━━━━━ Data section ━━━━━

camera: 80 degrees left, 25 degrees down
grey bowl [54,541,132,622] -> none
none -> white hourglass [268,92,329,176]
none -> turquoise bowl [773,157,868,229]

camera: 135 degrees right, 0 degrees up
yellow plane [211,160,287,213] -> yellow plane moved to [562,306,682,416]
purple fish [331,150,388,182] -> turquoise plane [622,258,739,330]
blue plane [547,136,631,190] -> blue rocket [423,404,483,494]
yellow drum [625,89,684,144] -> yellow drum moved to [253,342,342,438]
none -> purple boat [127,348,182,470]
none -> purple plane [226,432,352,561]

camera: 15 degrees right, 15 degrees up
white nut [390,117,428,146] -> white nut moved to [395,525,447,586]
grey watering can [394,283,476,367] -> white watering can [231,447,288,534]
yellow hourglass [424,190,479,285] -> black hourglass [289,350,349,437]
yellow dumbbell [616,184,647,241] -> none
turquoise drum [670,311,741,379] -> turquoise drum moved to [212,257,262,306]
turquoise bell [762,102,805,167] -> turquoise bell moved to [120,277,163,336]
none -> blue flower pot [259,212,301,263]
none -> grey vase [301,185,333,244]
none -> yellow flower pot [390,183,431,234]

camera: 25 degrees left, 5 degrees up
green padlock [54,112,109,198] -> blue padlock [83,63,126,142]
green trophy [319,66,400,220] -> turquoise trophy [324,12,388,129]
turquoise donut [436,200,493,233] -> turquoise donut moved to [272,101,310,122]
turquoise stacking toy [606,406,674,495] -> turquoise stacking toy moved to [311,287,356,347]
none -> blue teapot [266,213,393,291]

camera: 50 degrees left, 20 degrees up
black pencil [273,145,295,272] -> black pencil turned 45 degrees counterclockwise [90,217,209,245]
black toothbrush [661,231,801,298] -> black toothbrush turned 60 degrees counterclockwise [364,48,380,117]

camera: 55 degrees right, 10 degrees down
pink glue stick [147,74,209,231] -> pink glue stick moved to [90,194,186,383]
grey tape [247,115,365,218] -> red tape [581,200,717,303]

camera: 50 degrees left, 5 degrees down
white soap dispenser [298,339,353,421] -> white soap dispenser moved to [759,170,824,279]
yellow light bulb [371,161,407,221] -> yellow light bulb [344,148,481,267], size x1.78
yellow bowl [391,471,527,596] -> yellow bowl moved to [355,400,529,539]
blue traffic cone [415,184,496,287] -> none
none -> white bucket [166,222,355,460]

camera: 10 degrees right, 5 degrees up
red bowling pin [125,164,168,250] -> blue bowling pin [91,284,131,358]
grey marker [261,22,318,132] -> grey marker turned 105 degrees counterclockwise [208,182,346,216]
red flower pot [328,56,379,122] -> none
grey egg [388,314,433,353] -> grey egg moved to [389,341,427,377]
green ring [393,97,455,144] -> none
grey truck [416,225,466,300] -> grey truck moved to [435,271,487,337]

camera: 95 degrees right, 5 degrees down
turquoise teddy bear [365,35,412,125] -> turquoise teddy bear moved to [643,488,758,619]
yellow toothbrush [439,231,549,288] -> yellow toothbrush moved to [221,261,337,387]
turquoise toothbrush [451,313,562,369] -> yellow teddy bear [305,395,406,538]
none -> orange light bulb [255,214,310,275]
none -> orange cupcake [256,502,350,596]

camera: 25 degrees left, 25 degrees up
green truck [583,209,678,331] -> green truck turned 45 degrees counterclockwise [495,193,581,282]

━━━━━

## What you have to do
Each line from the one holding "none -> orange cupcake [256,502,350,596]" through the last line of the data is to be transcribed exactly, with nothing else added.

## Answer to this exercise
none -> orange cupcake [256,502,350,596]

camera: 25 degrees left, 25 degrees up
green truck [583,209,678,331] -> green truck turned 45 degrees counterclockwise [495,193,581,282]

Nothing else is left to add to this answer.